Without copying any pictures, restate exactly the lines from the start of the records through the line containing "blue brush [404,331,497,430]".

Object change descriptions:
++++++++

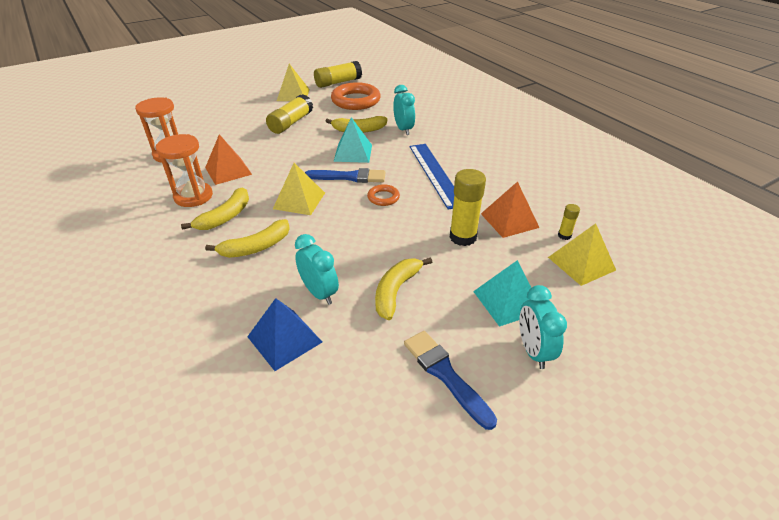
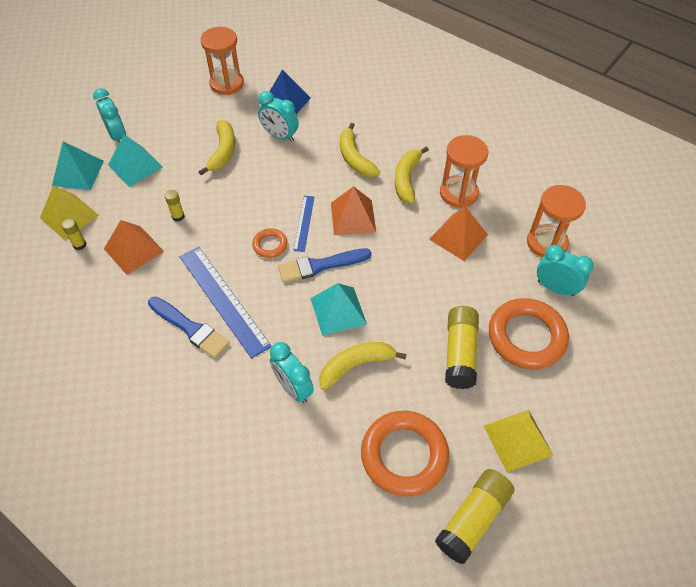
camera: 160 degrees right, 15 degrees up
yellow banana [205,219,290,258] -> yellow banana turned 60 degrees counterclockwise [340,123,380,177]
yellow pyramid [273,163,325,215] -> orange pyramid [331,186,376,235]
blue brush [404,331,497,430] -> blue brush moved to [148,297,230,358]
yellow glue stick [449,169,486,246] -> yellow glue stick [165,190,185,222], size x0.49
none -> turquoise pyramid [52,141,104,190]
none -> orange hourglass [201,27,244,95]
none -> blue ruler [293,196,314,252]
none -> orange ring [489,298,569,369]
none -> turquoise clock [537,245,593,296]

++++++++

Task response:
camera: 160 degrees right, 15 degrees up
yellow banana [205,219,290,258] -> yellow banana turned 60 degrees counterclockwise [340,123,380,177]
yellow pyramid [273,163,325,215] -> orange pyramid [331,186,376,235]
blue brush [404,331,497,430] -> blue brush moved to [148,297,230,358]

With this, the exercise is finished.